Work task
Go to the line holding "camera: 100 degrees left, 0 degrees up" in the data below and repeat it exactly, then each line after it up to and including the one holding "(786, 226) = (276, 99): none -> black bell". Omit pictures.
-*-*-
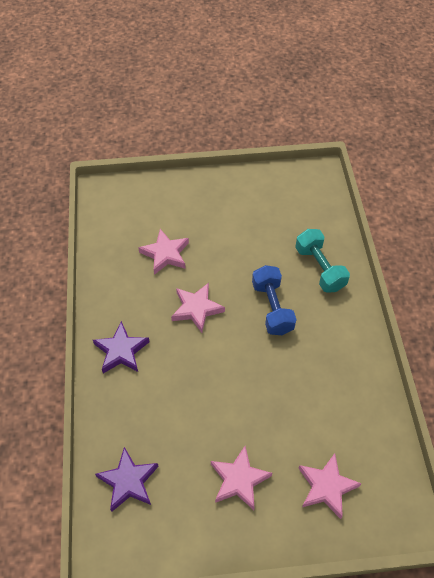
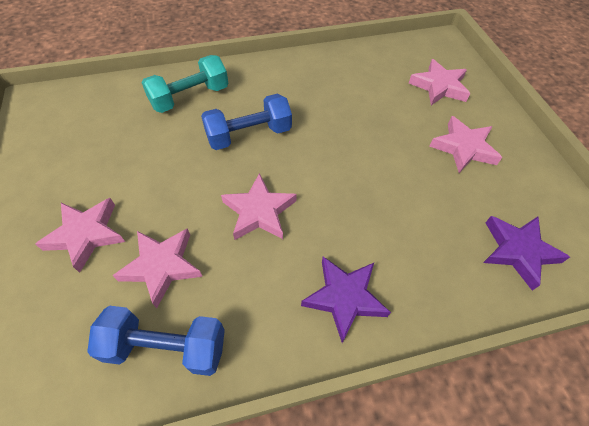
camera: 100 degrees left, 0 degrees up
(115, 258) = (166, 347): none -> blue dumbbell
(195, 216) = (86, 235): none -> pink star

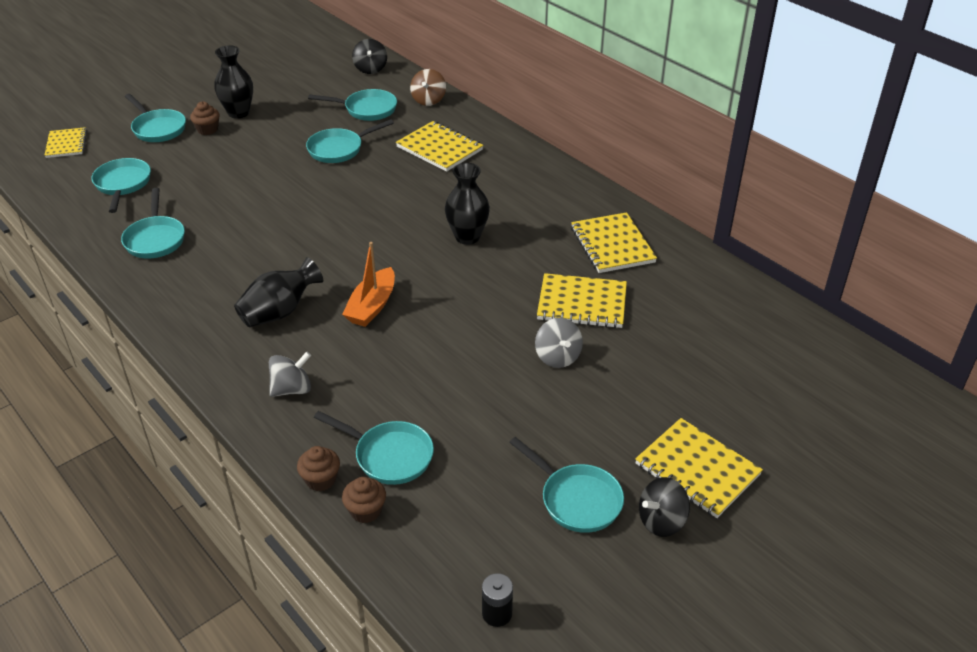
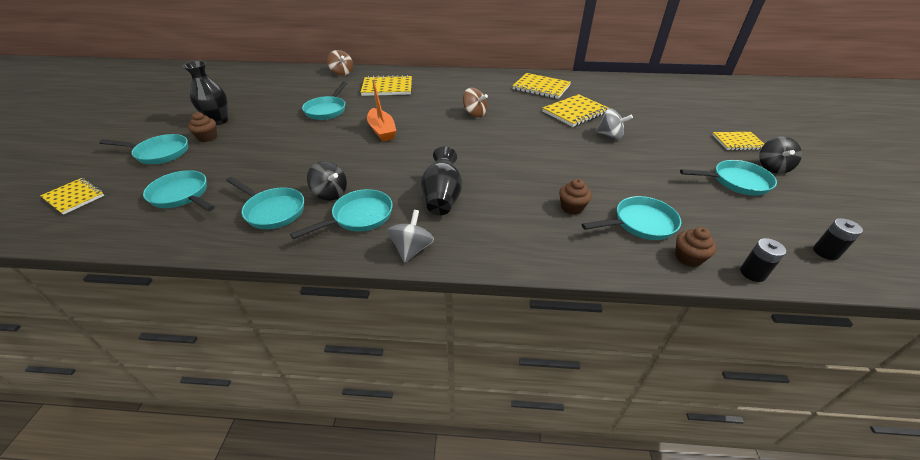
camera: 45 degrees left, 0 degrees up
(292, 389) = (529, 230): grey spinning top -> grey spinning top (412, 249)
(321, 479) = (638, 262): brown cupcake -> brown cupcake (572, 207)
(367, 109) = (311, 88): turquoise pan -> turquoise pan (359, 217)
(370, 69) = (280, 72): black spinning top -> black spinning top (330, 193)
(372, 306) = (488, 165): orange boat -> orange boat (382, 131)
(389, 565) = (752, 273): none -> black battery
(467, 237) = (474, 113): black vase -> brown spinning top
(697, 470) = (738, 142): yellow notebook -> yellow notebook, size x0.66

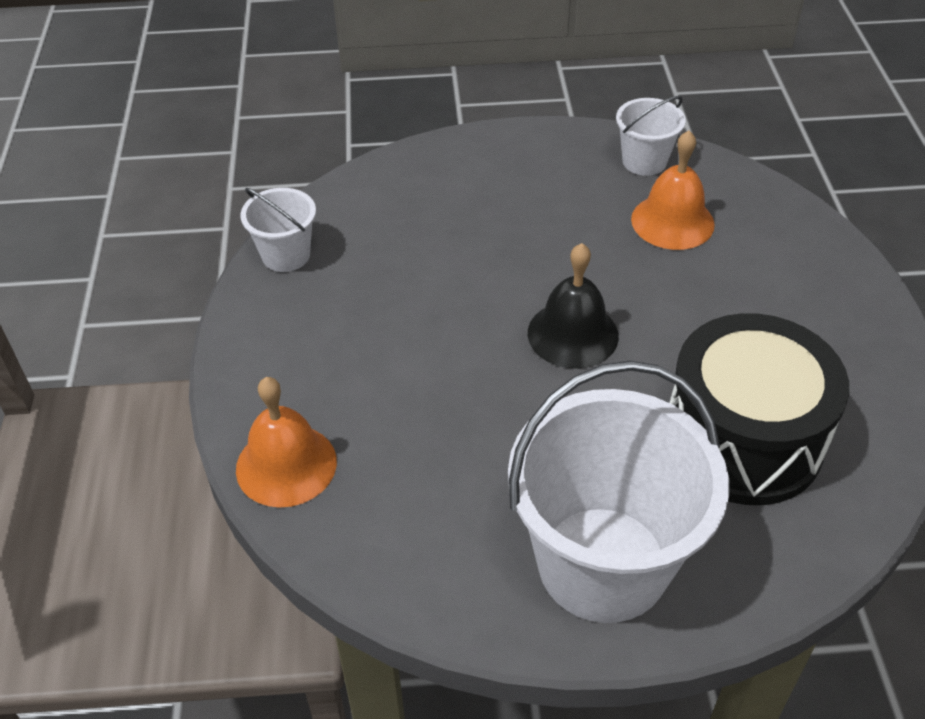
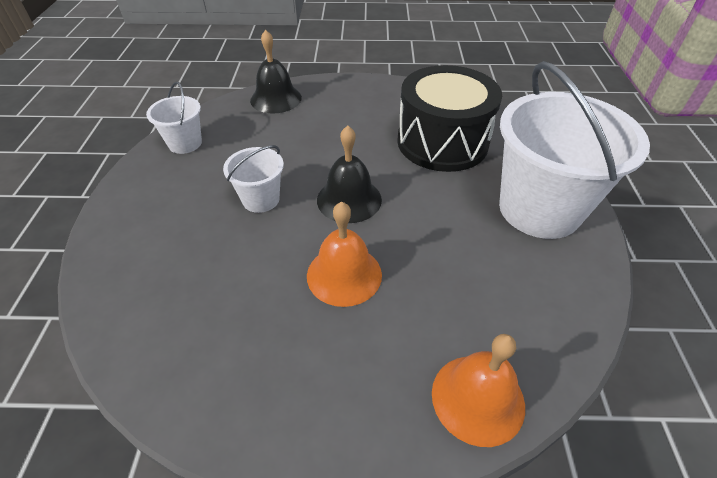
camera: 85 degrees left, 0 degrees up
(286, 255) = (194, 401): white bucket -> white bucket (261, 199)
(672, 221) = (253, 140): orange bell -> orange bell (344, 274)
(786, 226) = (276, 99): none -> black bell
-*-*-
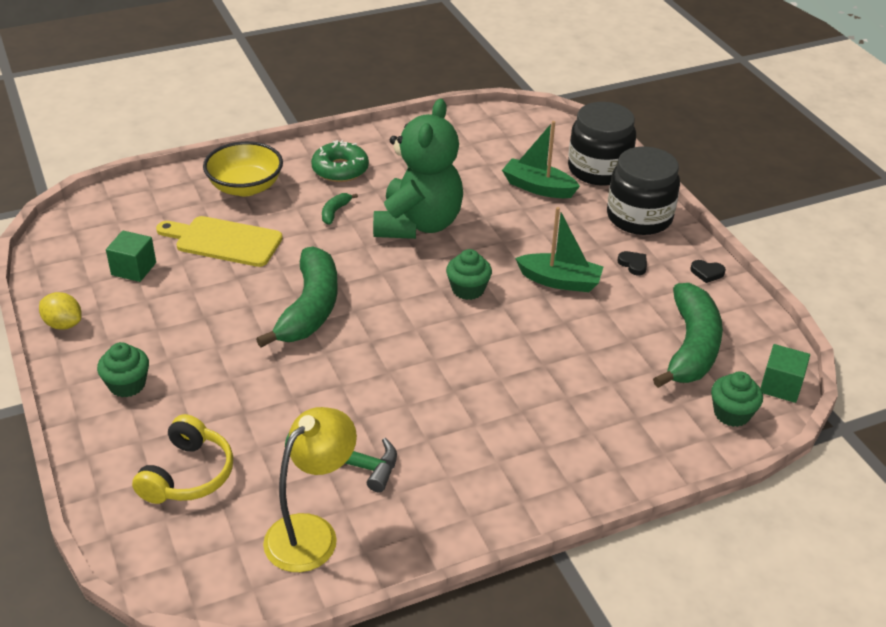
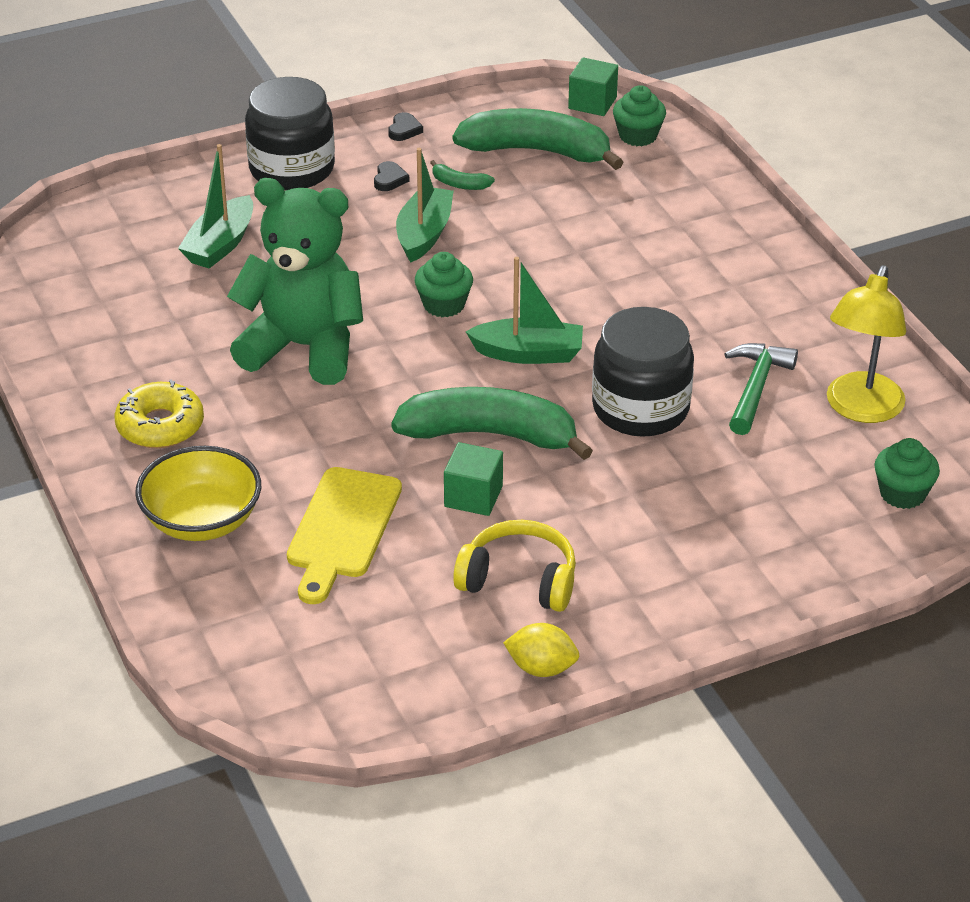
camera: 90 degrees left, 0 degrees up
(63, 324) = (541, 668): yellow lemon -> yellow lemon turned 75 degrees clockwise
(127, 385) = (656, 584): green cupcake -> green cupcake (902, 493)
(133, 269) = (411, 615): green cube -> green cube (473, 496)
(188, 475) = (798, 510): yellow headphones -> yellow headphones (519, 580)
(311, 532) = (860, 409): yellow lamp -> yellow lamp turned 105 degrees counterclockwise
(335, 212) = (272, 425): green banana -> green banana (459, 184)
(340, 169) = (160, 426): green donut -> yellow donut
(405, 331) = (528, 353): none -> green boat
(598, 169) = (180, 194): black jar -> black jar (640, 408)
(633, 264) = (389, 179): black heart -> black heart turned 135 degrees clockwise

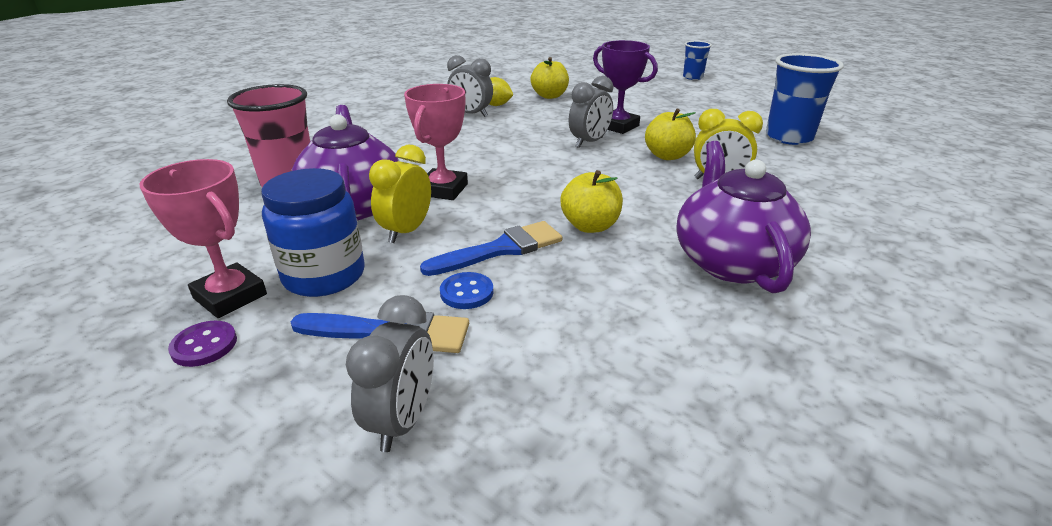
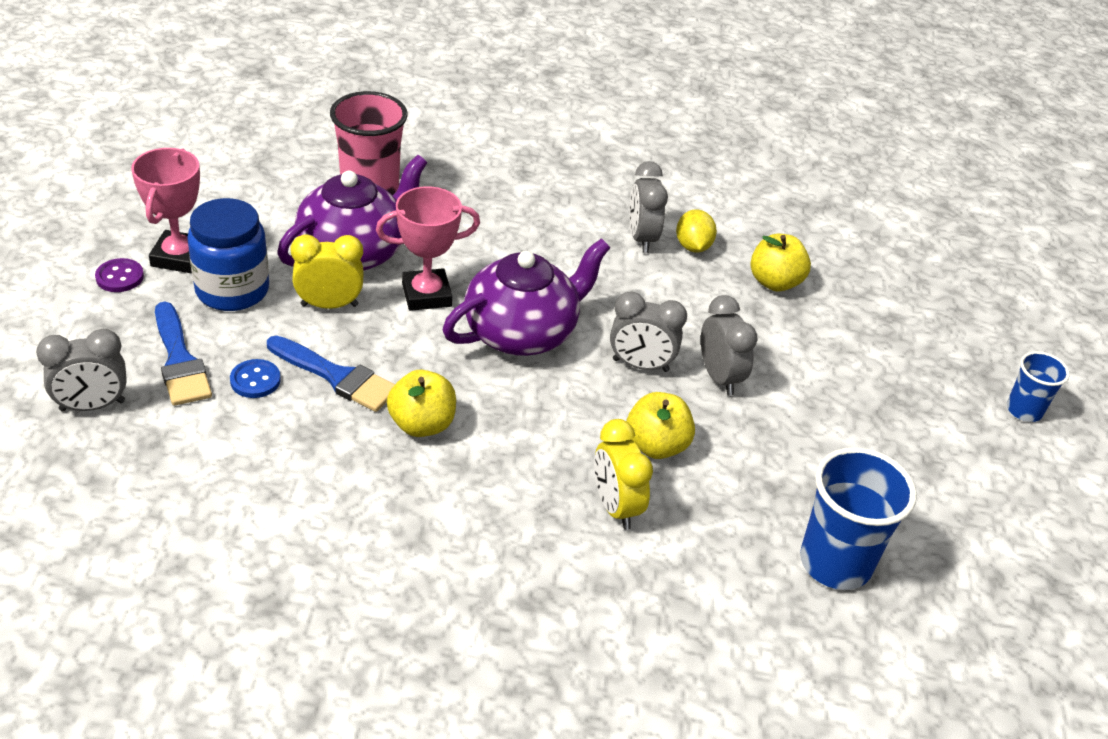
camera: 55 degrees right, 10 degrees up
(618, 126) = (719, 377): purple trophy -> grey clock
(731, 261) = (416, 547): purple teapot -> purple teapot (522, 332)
-*-*-
Written solution
camera: 100 degrees left, 0 degrees up
(115, 258) = (166, 347): none -> blue dumbbell
(195, 216) = (86, 235): none -> pink star

camera: 45 degrees left, 0 degrees up
(292, 389) = (529, 230): grey spinning top -> grey spinning top (412, 249)
(321, 479) = (638, 262): brown cupcake -> brown cupcake (572, 207)
(367, 109) = (311, 88): turquoise pan -> turquoise pan (359, 217)
(370, 69) = (280, 72): black spinning top -> black spinning top (330, 193)
(372, 306) = (488, 165): orange boat -> orange boat (382, 131)
(389, 565) = (752, 273): none -> black battery
(467, 237) = (474, 113): black vase -> brown spinning top
(697, 470) = (738, 142): yellow notebook -> yellow notebook, size x0.66

camera: 85 degrees left, 0 degrees up
(286, 255) = (194, 401): white bucket -> white bucket (261, 199)
(672, 221) = (253, 140): orange bell -> orange bell (344, 274)
(786, 226) = (276, 99): none -> black bell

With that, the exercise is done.